Aim of the task: Recast everything from the start of the data down to the line containing "This screenshot has width=960, height=540. I" as a Markdown table with the columns Row and Line, omitting blank lines and leaving out the pictures.

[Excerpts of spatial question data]
+ + + + +

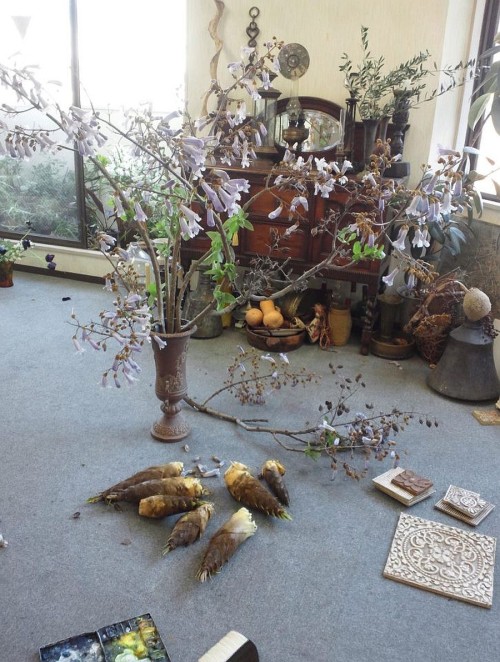
Image resolution: width=500 pixels, height=662 pixels. Find the location of `wooden credenza`. wooden credenza is located at coordinates (261, 204).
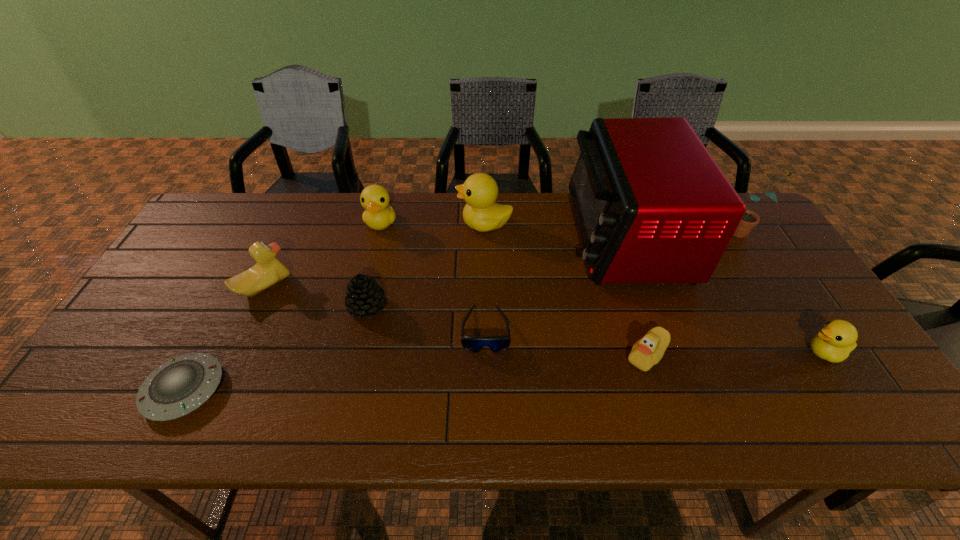
Point out which object is positioned as the seventh nearest to the saucer. Please provide its 2D coordinates. Your answer should be formatted as a tuple, i.e. [(x, y)], where the tuple contains the x and y coordinates of a point satisfying the conditions above.

[(648, 351)]

This screenshot has width=960, height=540. I want to click on duck that can be found as the third closest to the pinecone, so click(x=481, y=213).

Identify which duck is the fifth closest to the second tallest object. Please provide its 2D coordinates. Your answer should be formatted as a tuple, i.e. [(x, y)], where the tuple contains the x and y coordinates of a point satisfying the conditions above.

[(269, 270)]

Choose which yellow duck is the third nearest neighbor to the sunglasses. Please provide its 2D coordinates. Your answer should be formatted as a tuple, i.e. [(x, y)], where the tuple contains the x and y coordinates of a point satisfying the conditions above.

[(837, 338)]

Identify the location of yellow duck that is the closest to the nearest yellow duck. Image resolution: width=960 pixels, height=540 pixels. (481, 213).

Image resolution: width=960 pixels, height=540 pixels. I want to click on free location that satisfies the following two spatial constraints: 1. on the face of the third tallest object; 2. on the front-facing side of the sunglasses, so click(x=486, y=329).

Find the location of a particular element. Image resolution: width=960 pixels, height=540 pixels. vacant space that satisfies the following two spatial constraints: 1. at the beak of the leftmost duck; 2. on the front side of the shortest object is located at coordinates (216, 389).

This screenshot has width=960, height=540. Find the location of `free location that satisfies the following two spatial constraints: 1. on the face of the third duck from left to right; 2. on the front-facing side of the blue sunglasses`. free location that satisfies the following two spatial constraints: 1. on the face of the third duck from left to right; 2. on the front-facing side of the blue sunglasses is located at coordinates (486, 329).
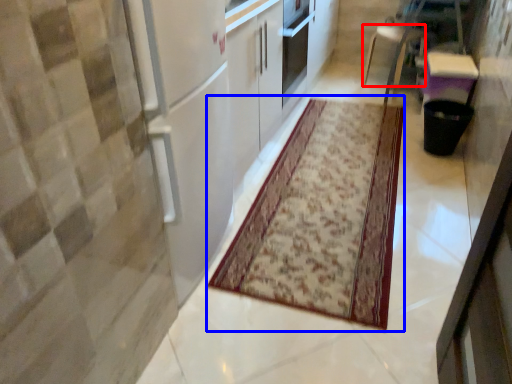
Question: Which object appears farthest to the camera in this image, furniture (highlighted by a red box) or mat (highlighted by a blue box)?

Choices:
 (A) furniture
 (B) mat

Answer: (A)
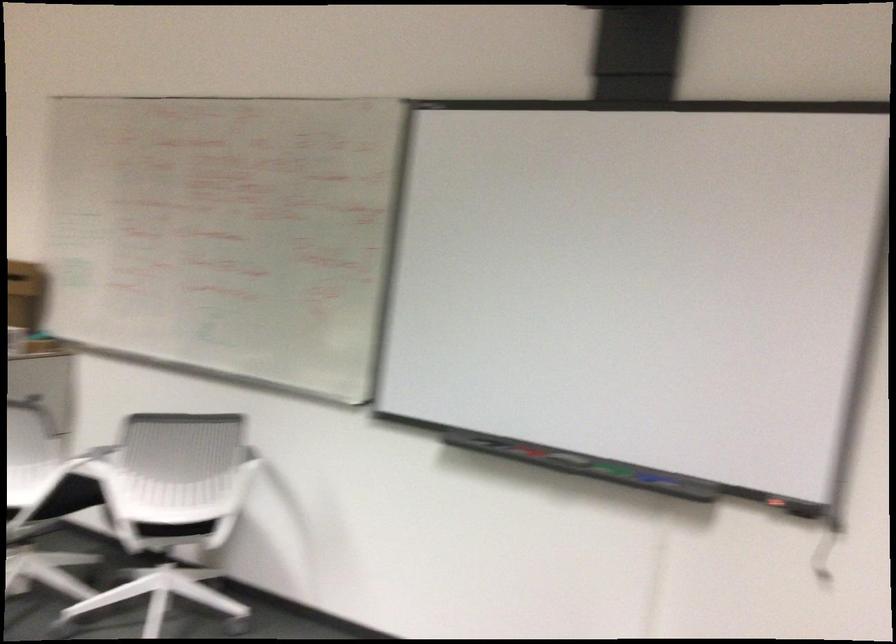
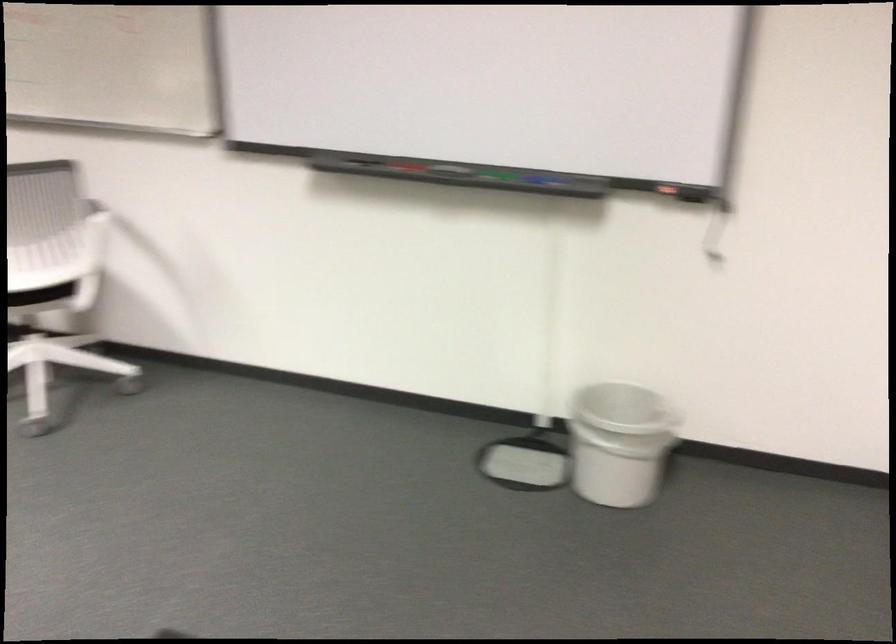
Locate, in the second image, the point that corresponds to [652,478] in the first image.

(536, 178)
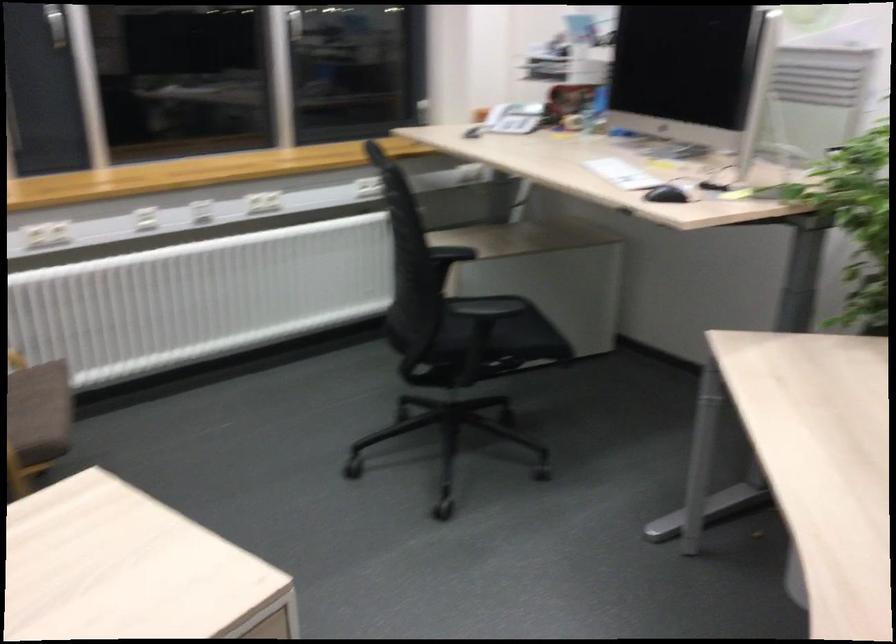
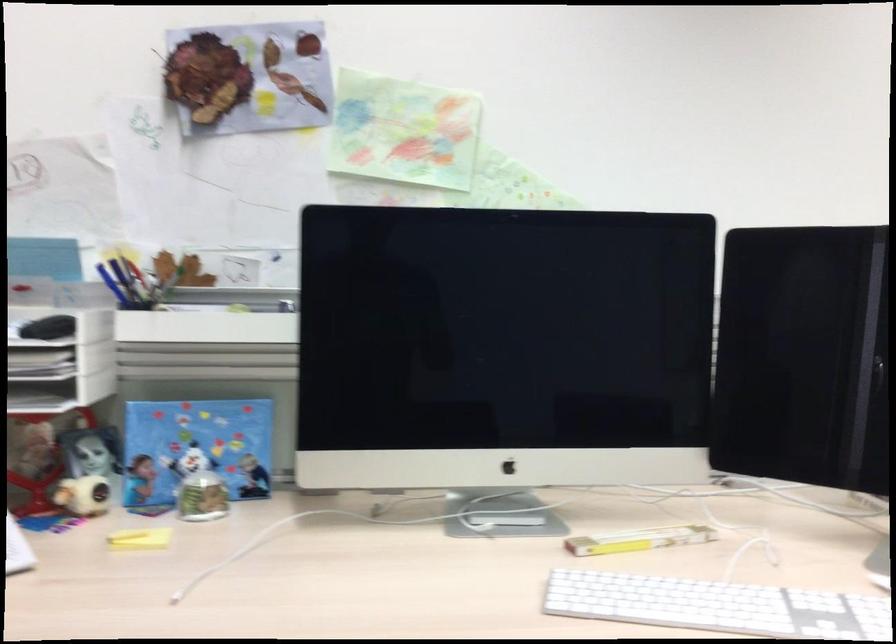
Where in the second image is the point corresponding to (x=607, y=126) from the first image?

(202, 497)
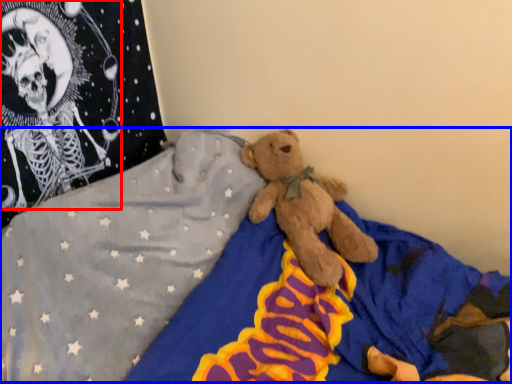
Question: Among these objects, which one is nearest to the camera, toy (highlighted by a red box) or bed (highlighted by a blue box)?

Choices:
 (A) toy
 (B) bed

Answer: (B)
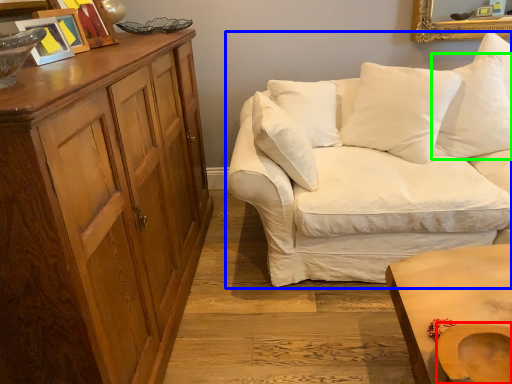
Question: Based on their relative distances, which object is farther from swivel chair (highlighted by a red box)? Choose from studio couch (highlighted by a blue box) and pillow (highlighted by a green box).

Choices:
 (A) studio couch
 (B) pillow

Answer: (B)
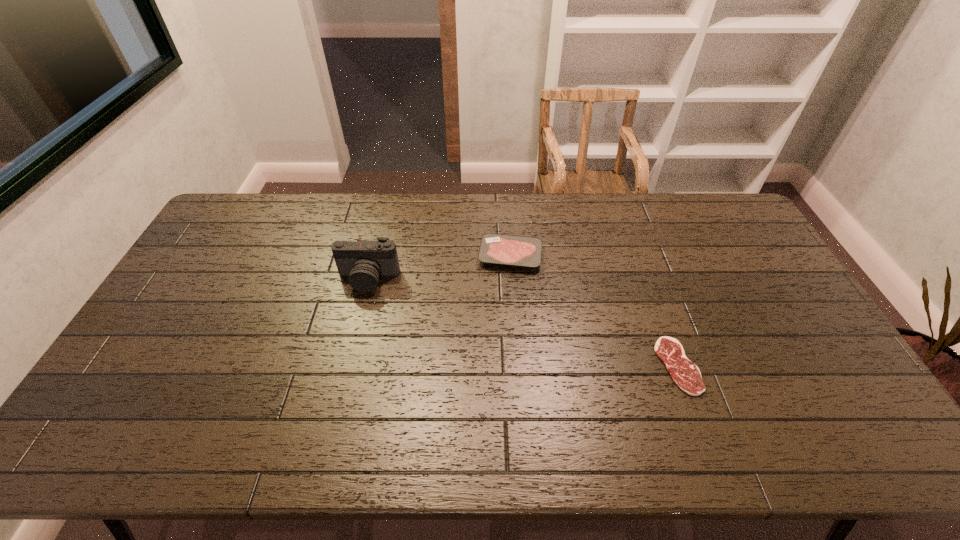
This screenshot has height=540, width=960. Find the location of `vacant space that satisfies the following two spatial constraints: 1. at the lens of the shorter steak; 2. on the right side of the camera`. vacant space that satisfies the following two spatial constraints: 1. at the lens of the shorter steak; 2. on the right side of the camera is located at coordinates (348, 366).

Where is `blank area in the image that satisfies the following two spatial constraints: 1. at the lens of the camera; 2. on the left side of the right steak`? The width and height of the screenshot is (960, 540). blank area in the image that satisfies the following two spatial constraints: 1. at the lens of the camera; 2. on the left side of the right steak is located at coordinates (348, 366).

Identify the location of free location that satisfies the following two spatial constraints: 1. at the lens of the shortest object; 2. on the right side of the leftmost object. The width and height of the screenshot is (960, 540). (348, 366).

The height and width of the screenshot is (540, 960). Find the location of `vacant area that satisfies the following two spatial constraints: 1. at the lens of the shortest object; 2. on the left side of the camera`. vacant area that satisfies the following two spatial constraints: 1. at the lens of the shortest object; 2. on the left side of the camera is located at coordinates (348, 366).

Image resolution: width=960 pixels, height=540 pixels. Find the location of `vacant space that satisfies the following two spatial constraints: 1. at the lens of the camera; 2. on the left side of the shorter steak`. vacant space that satisfies the following two spatial constraints: 1. at the lens of the camera; 2. on the left side of the shorter steak is located at coordinates (348, 366).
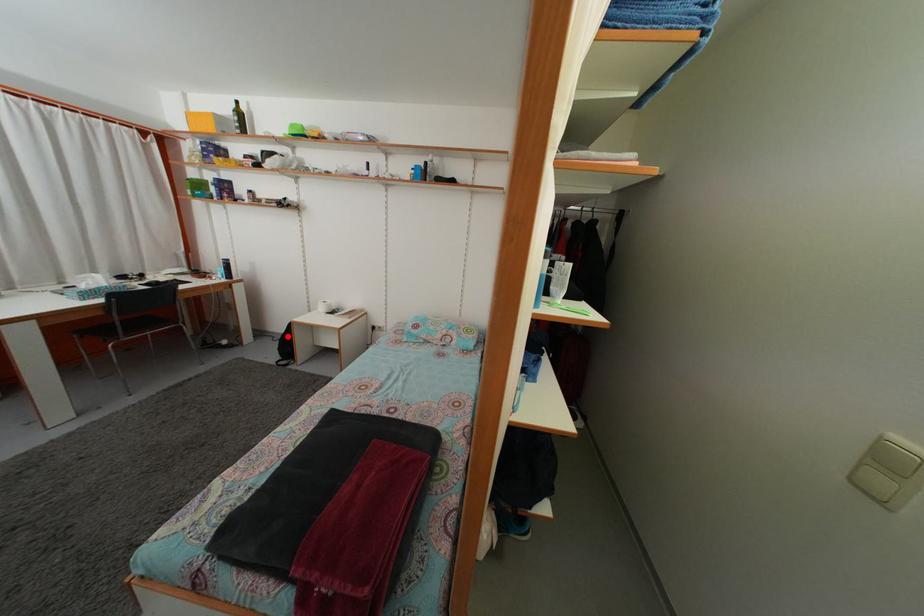
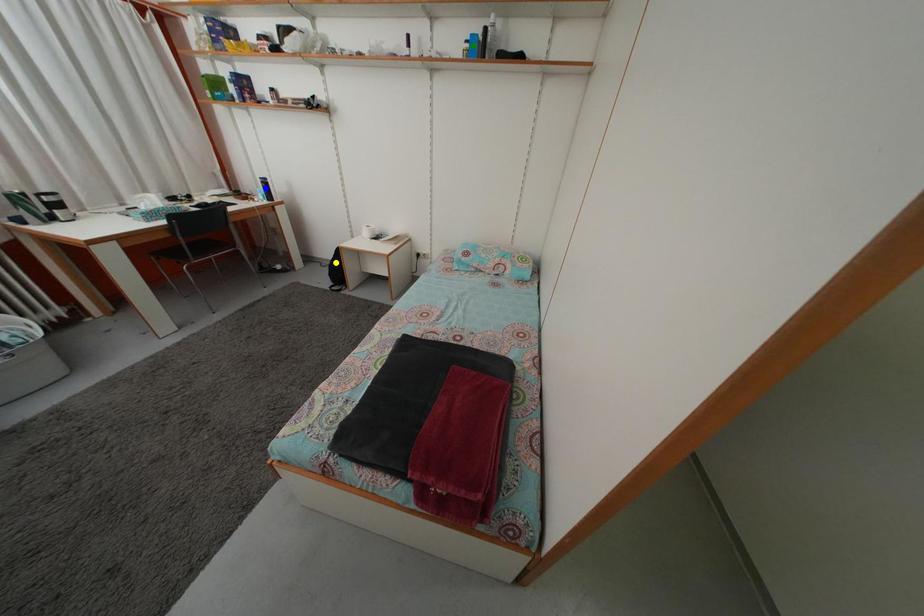
Question: I am providing you with two images of the same scene from different viewpoints. A red point is marked on the first image. You are given multiple points on the second image. Which mark in image 2 goes with the point in image 1?

Choices:
 (A) yellow point
 (B) blue point
 (C) green point

Answer: (A)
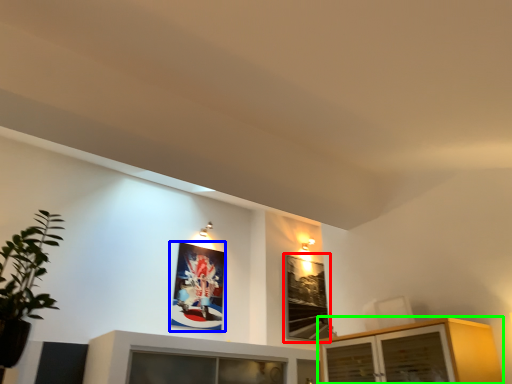
Question: Which object is the farthest from picture frame (highlighted by a red box)? Choose among these: picture frame (highlighted by a blue box) or cabinetry (highlighted by a green box).

Choices:
 (A) picture frame
 (B) cabinetry

Answer: (B)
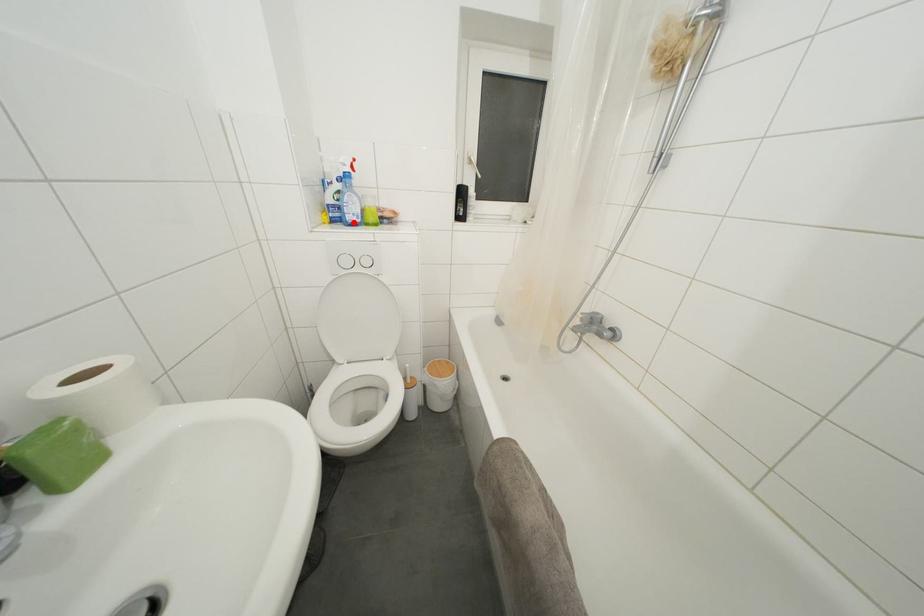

+ + + + +

Expected answer:
| Row | Line |
|---|---|
| 1 | Image resolution: width=500 pixels, height=662 pixels. Find the location of `wooden credenza`. wooden credenza is located at coordinates (261, 204). |
| 2 | Point out which object is positioned as the seventh nearest to the saucer. Please provide its 2D coordinates. Your answer should be formatted as a tuple, i.e. [(x, y)], where the tuple contains the x and y coordinates of a point satisfying the conditions above. |
| 3 | [(648, 351)] |
| 4 | This screenshot has width=960, height=540. I want to click on duck that can be found as the third closest to the pinecone, so click(x=481, y=213). |